**Stored items from a collection**
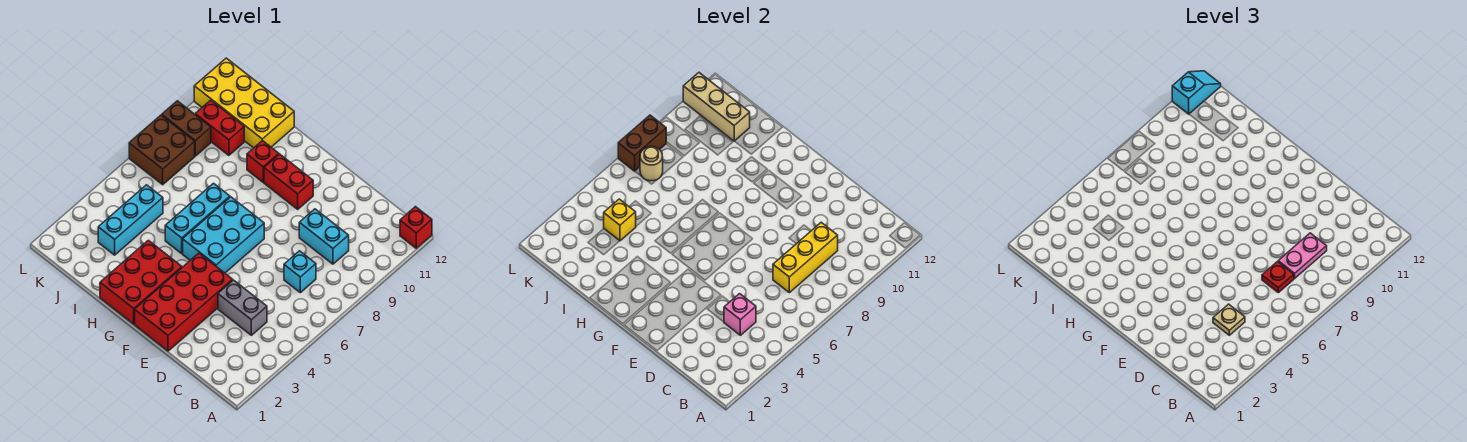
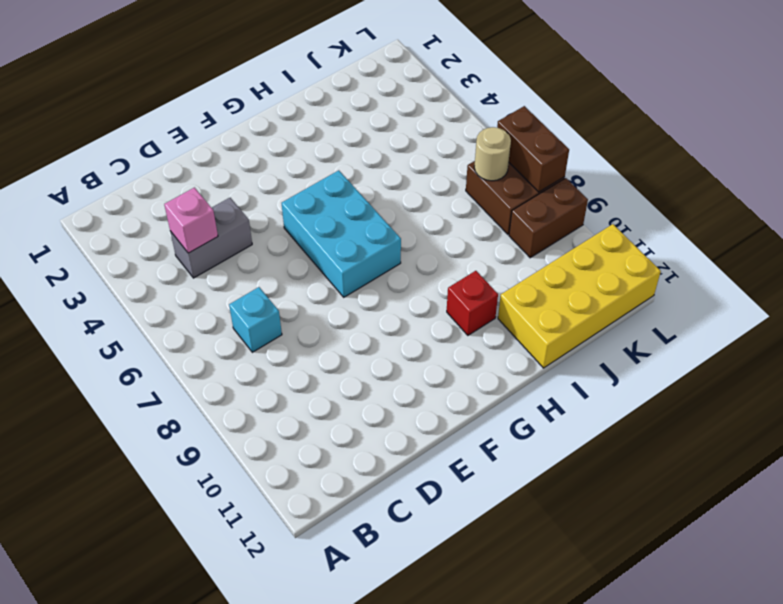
none -> red brick A12 level 1
none -> cyan brick C9:D9 level 1
none -> red brick E1:F4 level 1

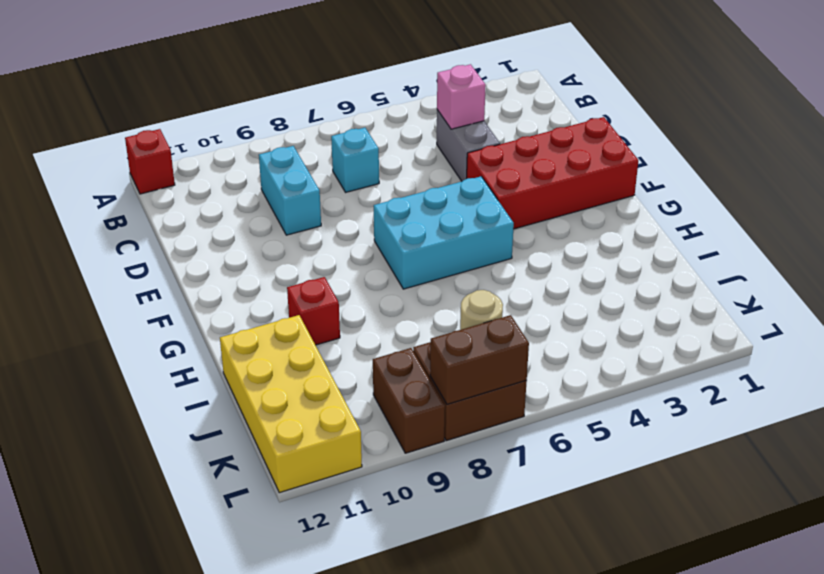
none -> red brick F10:G10 level 1
none -> red brick G1:H3 level 1
none -> cyan brick H5:H7 level 1

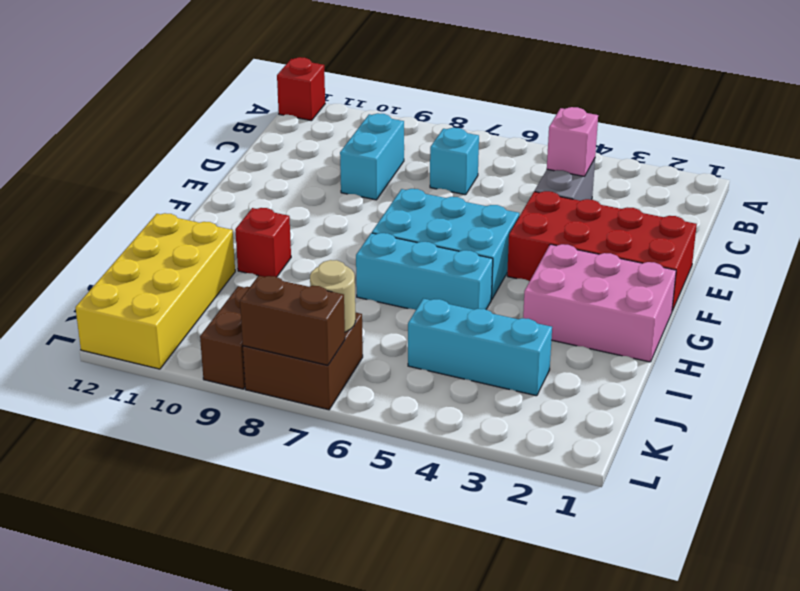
pink brick G1:H3 level 1 -> red brick G1:H3 level 1
none -> red brick F10:G10 level 1
none -> red brick J10:K10 level 1
none -> yellow brick C7:C9 level 2

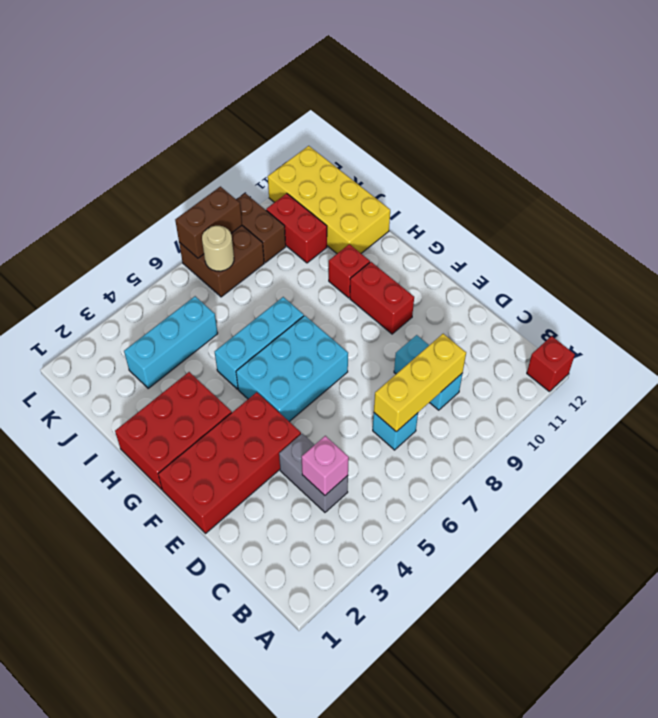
none -> yellow brick J4 level 2
none -> tan brick J11:L11 level 2
none -> tan plate C4 level 3

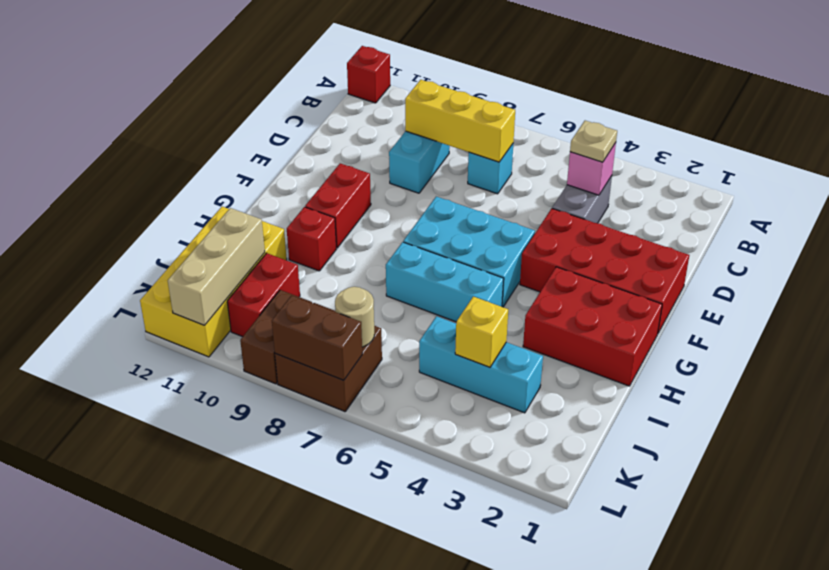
none -> red plate C7 level 3
none -> pink plate C8:C9 level 3
none -> cyan slope L11:L12 level 3 top 11

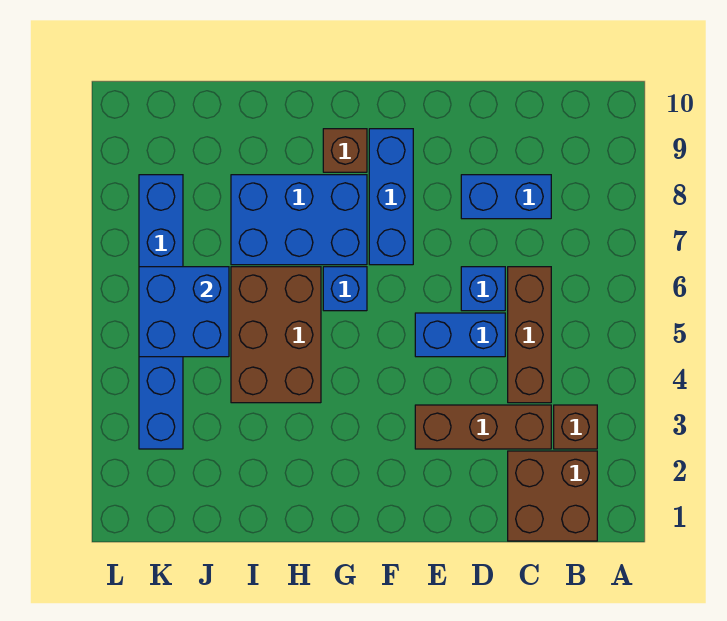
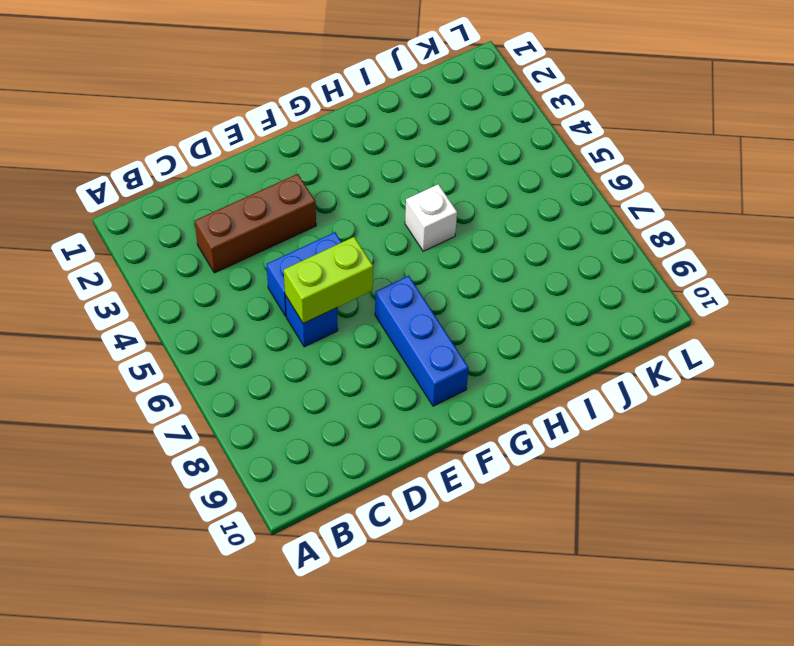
lime brick D6:E6 level 2 -> none
white brick H5 level 1 -> brown brick H4:I6 level 1
none -> brown brick B1:C2 level 1
none -> brown brick B3 level 1
none -> brown brick C4:C6 level 1

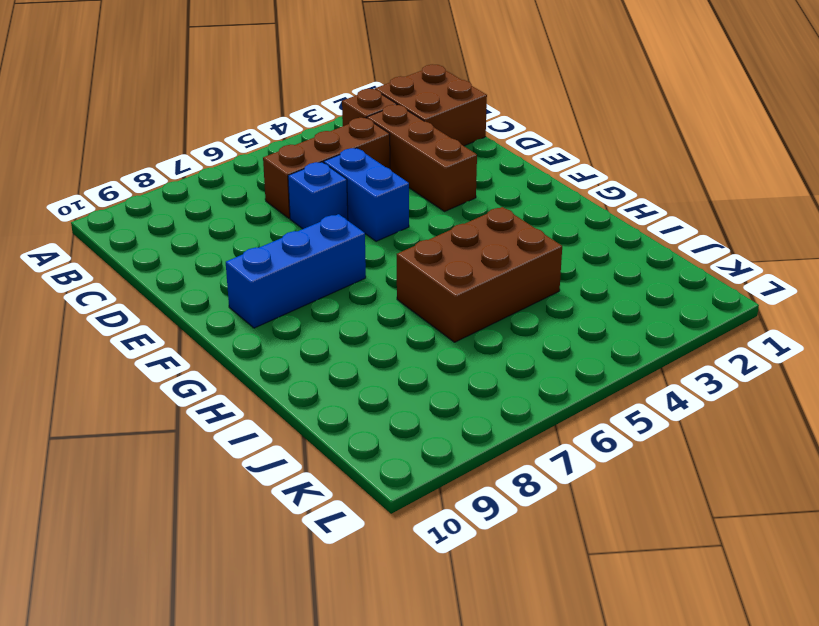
none -> blue brick C8:D8 level 1
none -> blue brick G6 level 1
none -> blue brick G7:I8 level 1

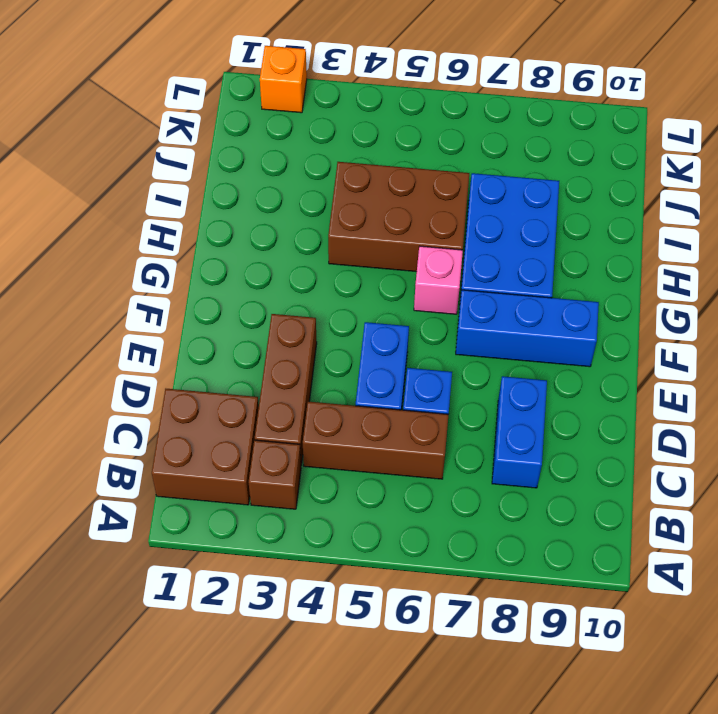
pink brick G6 level 1 -> blue brick G6 level 1
orange brick L2 level 1 -> none
none -> brown brick G9 level 1
none -> blue brick K3:K8 level 1
none -> blue brick J5:K6 level 2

**Task details**
Return each line of the records above in which the word "brown" occurs.

**Response**
white brick H5 level 1 -> brown brick H4:I6 level 1
none -> brown brick B1:C2 level 1
none -> brown brick B3 level 1
none -> brown brick C4:C6 level 1
none -> brown brick G9 level 1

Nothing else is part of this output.